## Provided data

· · · · · · ·

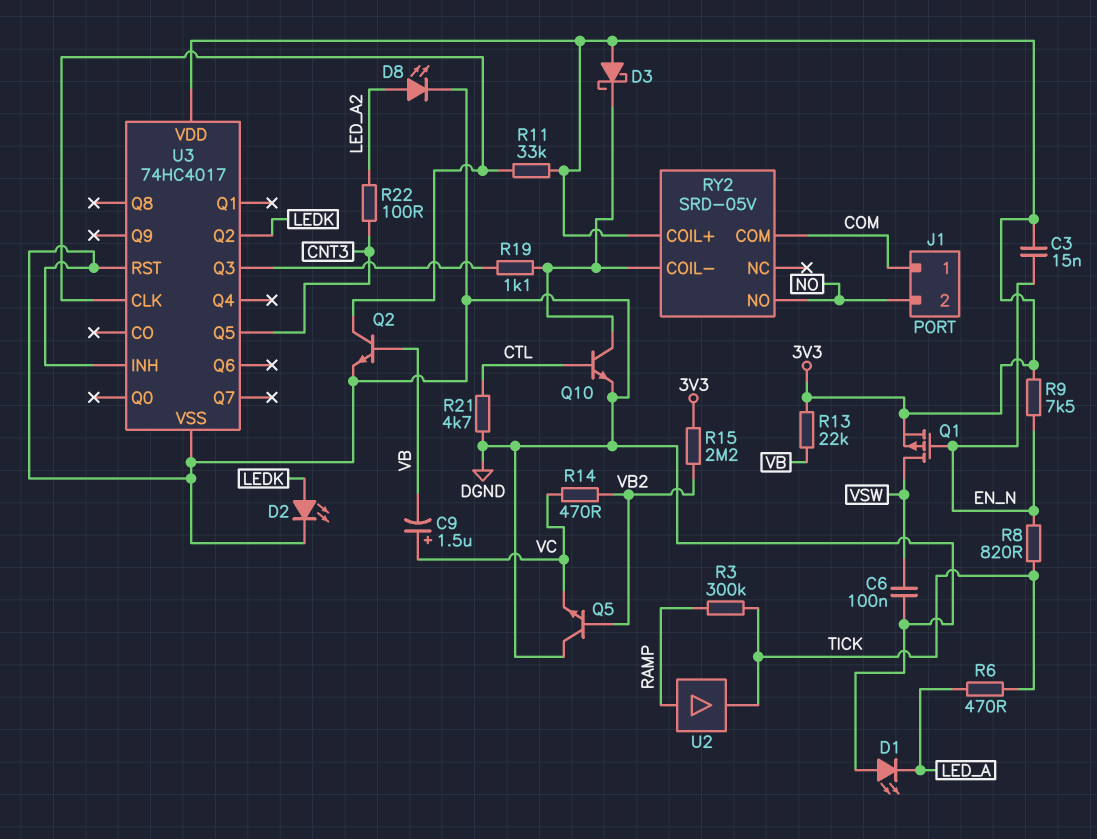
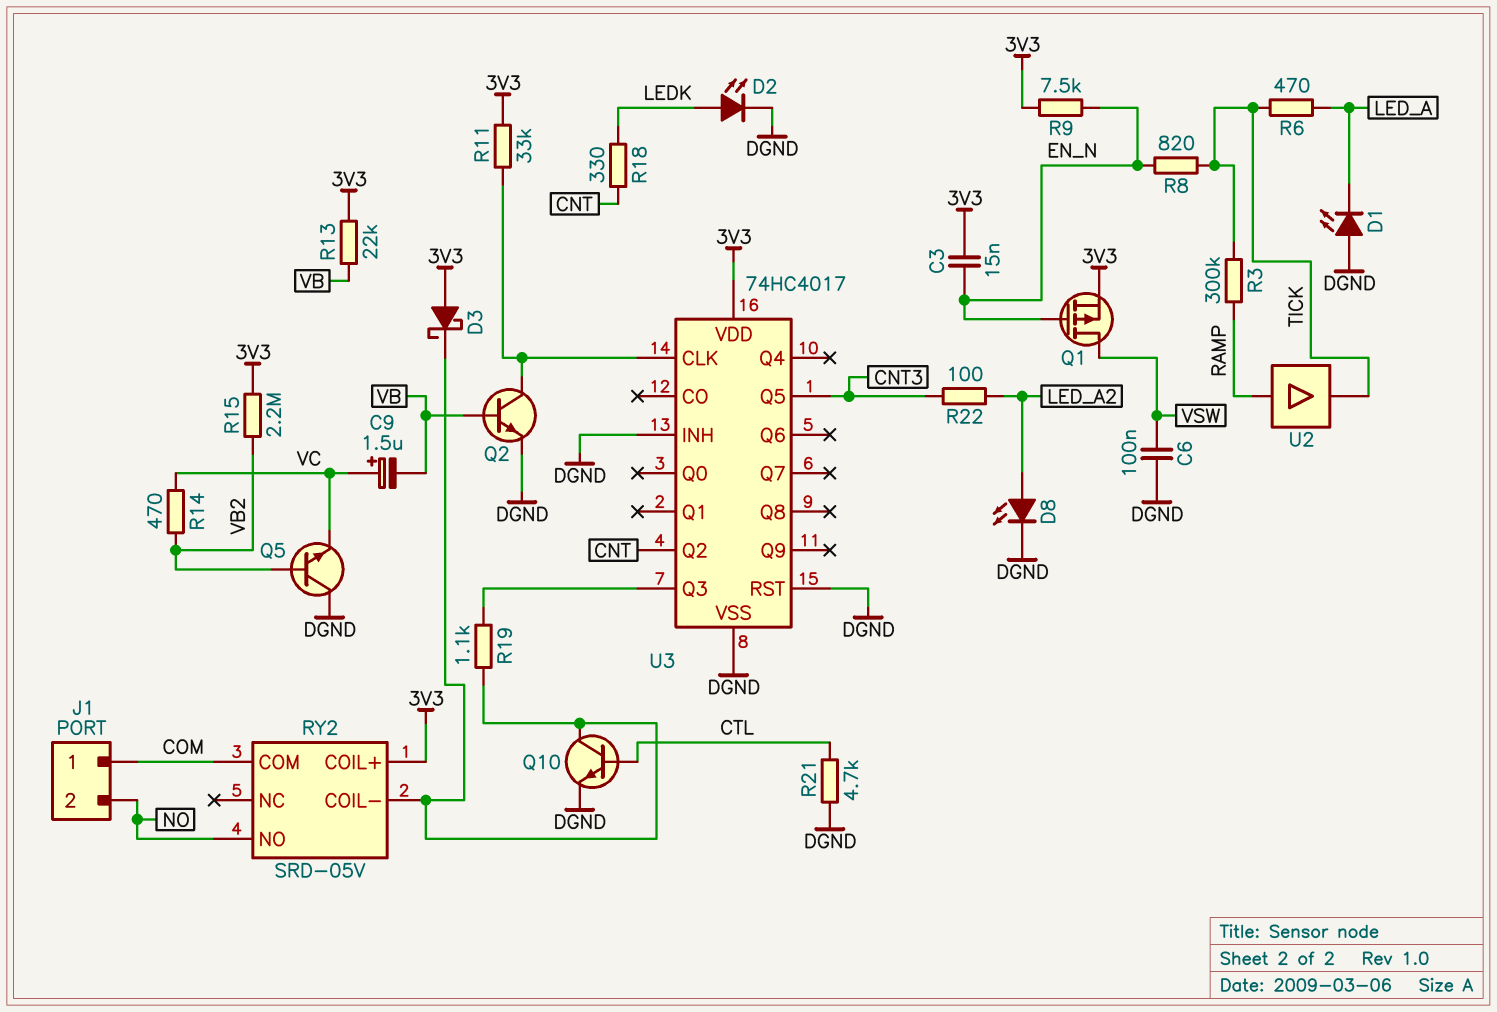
R18: none -> 330 (CNT, LEDK)
U3 pin Q2: LEDK -> CNT

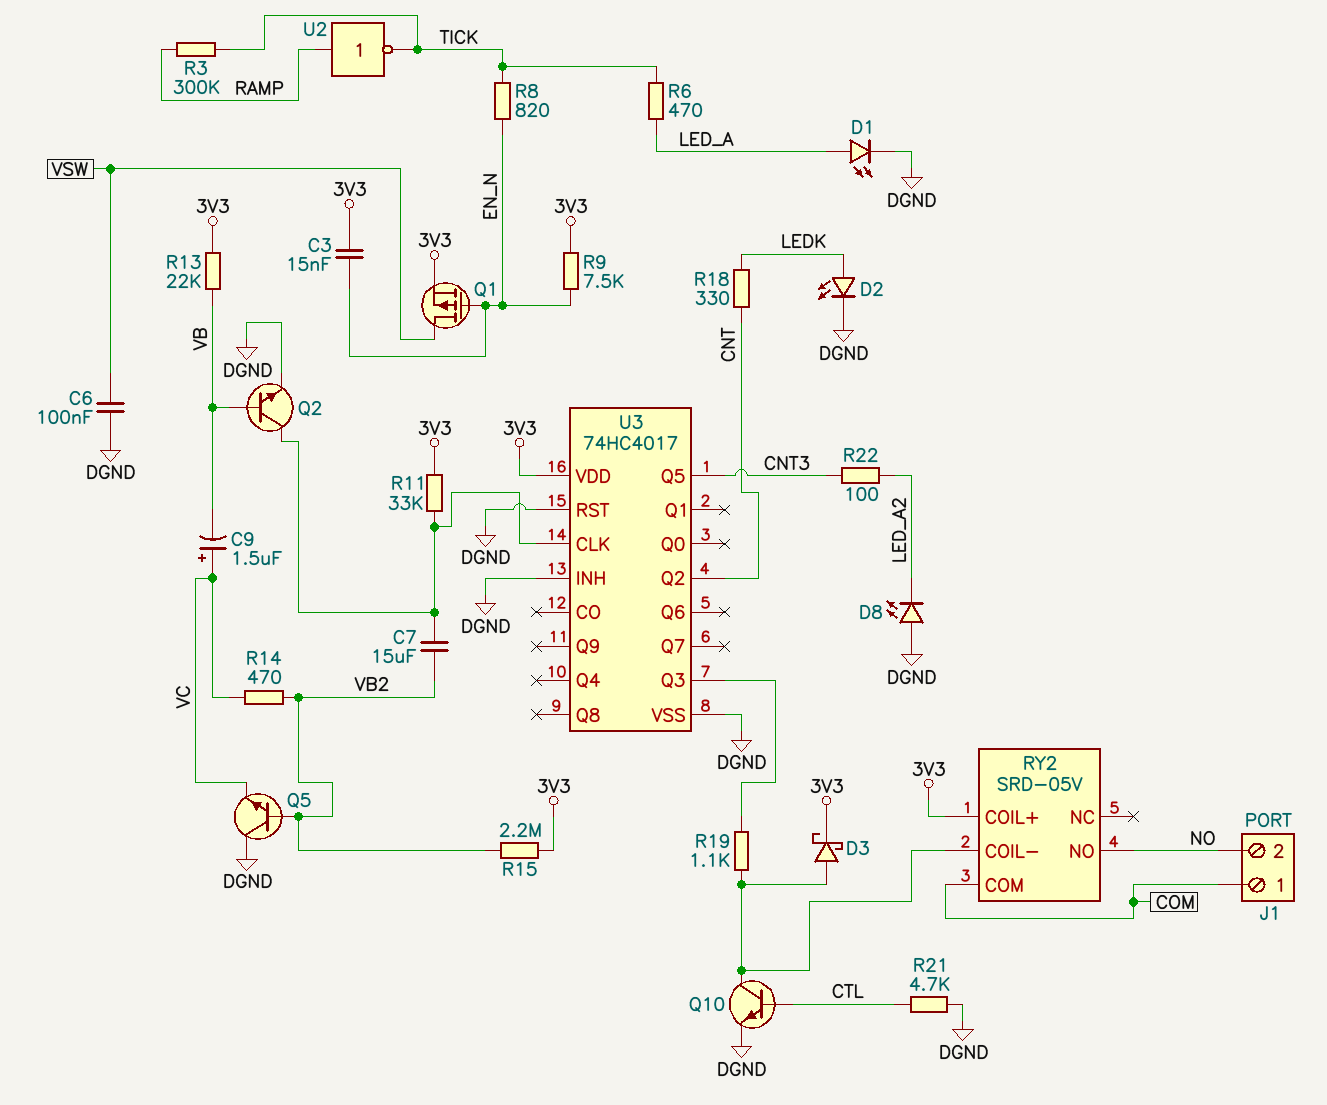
C7: none -> 15uF (U3/CLK, VB2)
D1: LED (A DGND, K LED_A) -> LED (A LED_A, K DGND)
D3: schottky (A 3V3, K RY2/COIL-) -> schottky (A RY2/COIL-, K 3V3)
D8: LED (A LED_A2, K DGND) -> LED (A DGND, K LED_A2)
U2: buffer (in RAMP, out TICK) -> NOT (in RAMP, out TICK)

· · · · · · ·

Copy each line containing the word "none" from the data.

## Finished task
R18: none -> 330 (CNT, LEDK)
C7: none -> 15uF (U3/CLK, VB2)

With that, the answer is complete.